> Your objective: Output only the lines below that start at the line containing "The gateau in" and end at the line containing "The fish figure", with both ends kept.

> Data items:
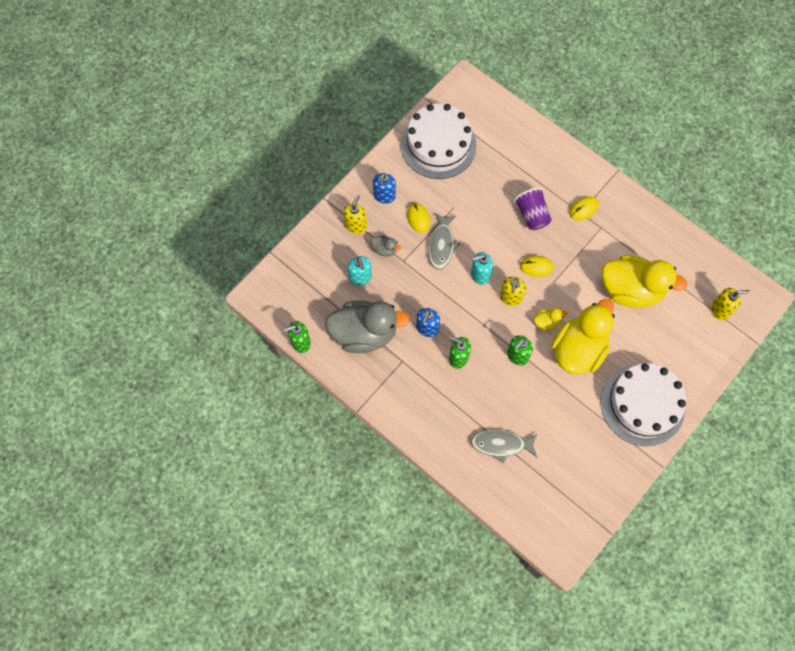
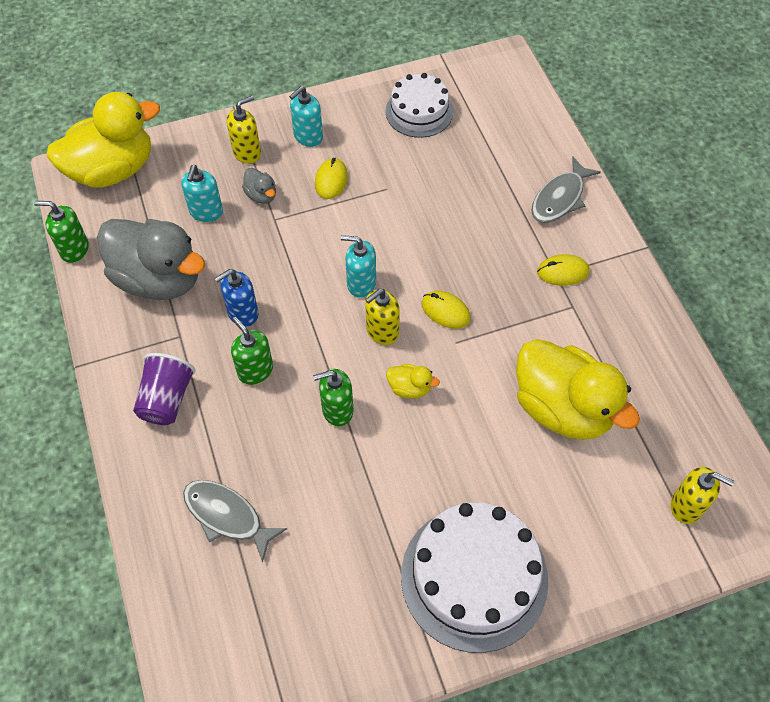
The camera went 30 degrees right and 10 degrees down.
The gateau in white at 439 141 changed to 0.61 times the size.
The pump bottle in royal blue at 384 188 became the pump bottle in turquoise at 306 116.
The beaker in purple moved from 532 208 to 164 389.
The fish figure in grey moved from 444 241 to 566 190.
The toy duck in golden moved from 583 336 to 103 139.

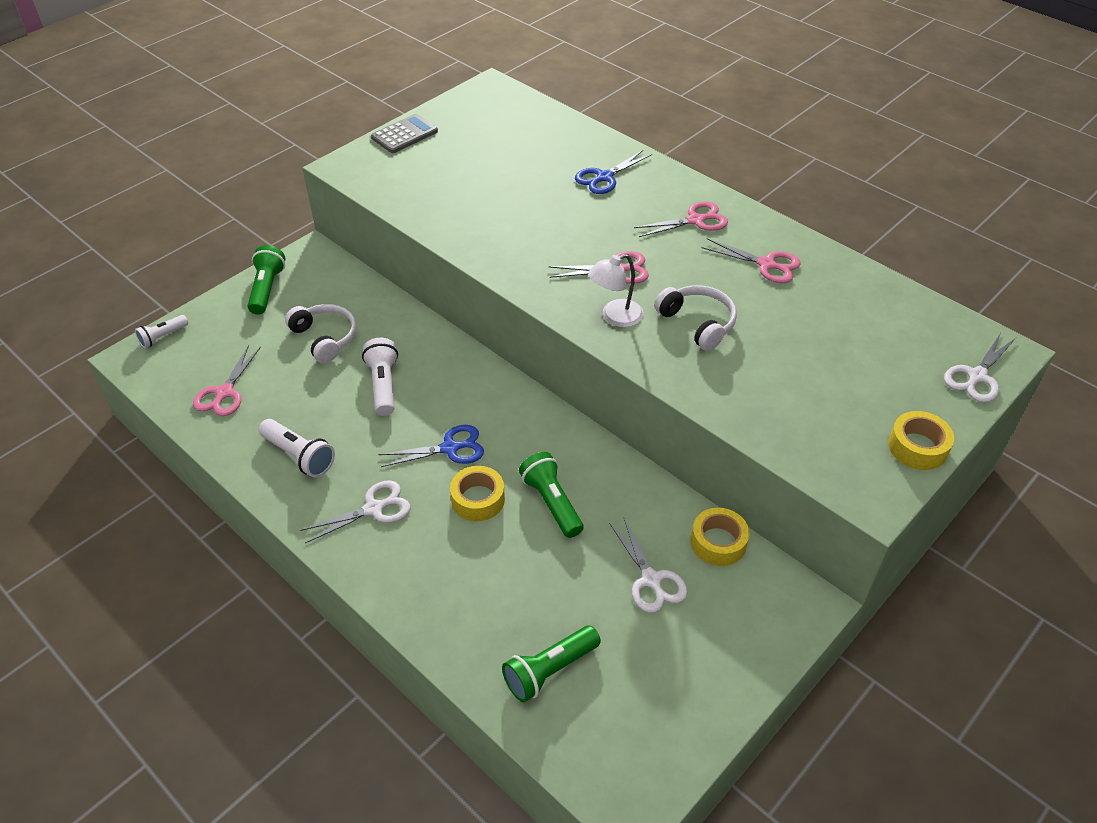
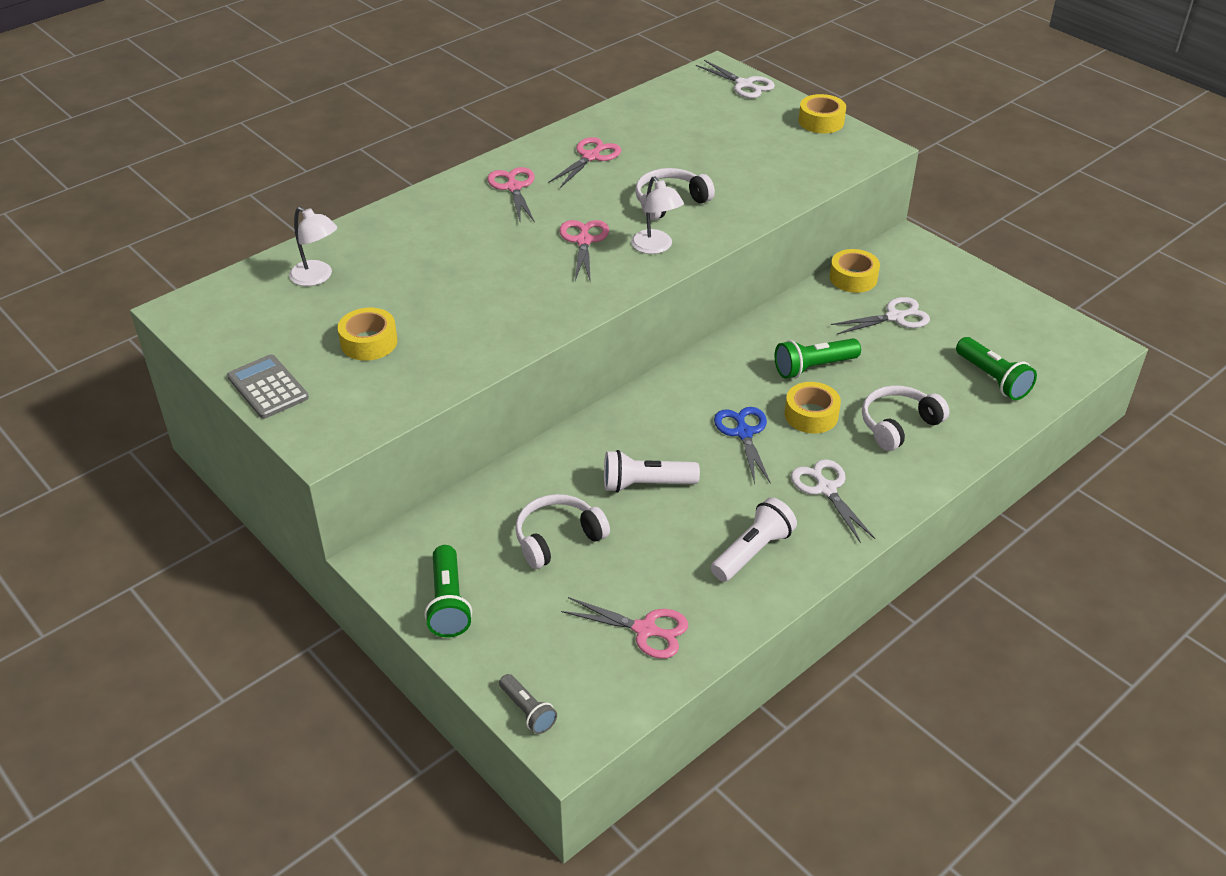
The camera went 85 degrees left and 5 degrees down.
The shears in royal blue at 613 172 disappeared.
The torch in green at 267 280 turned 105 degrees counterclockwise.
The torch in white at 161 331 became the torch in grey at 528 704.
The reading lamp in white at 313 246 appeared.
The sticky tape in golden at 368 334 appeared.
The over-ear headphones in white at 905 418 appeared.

> Finished exercise:
The gateau in white at 439 141 changed to 0.61 times the size.
The pump bottle in royal blue at 384 188 became the pump bottle in turquoise at 306 116.
The beaker in purple moved from 532 208 to 164 389.
The fish figure in grey moved from 444 241 to 566 190.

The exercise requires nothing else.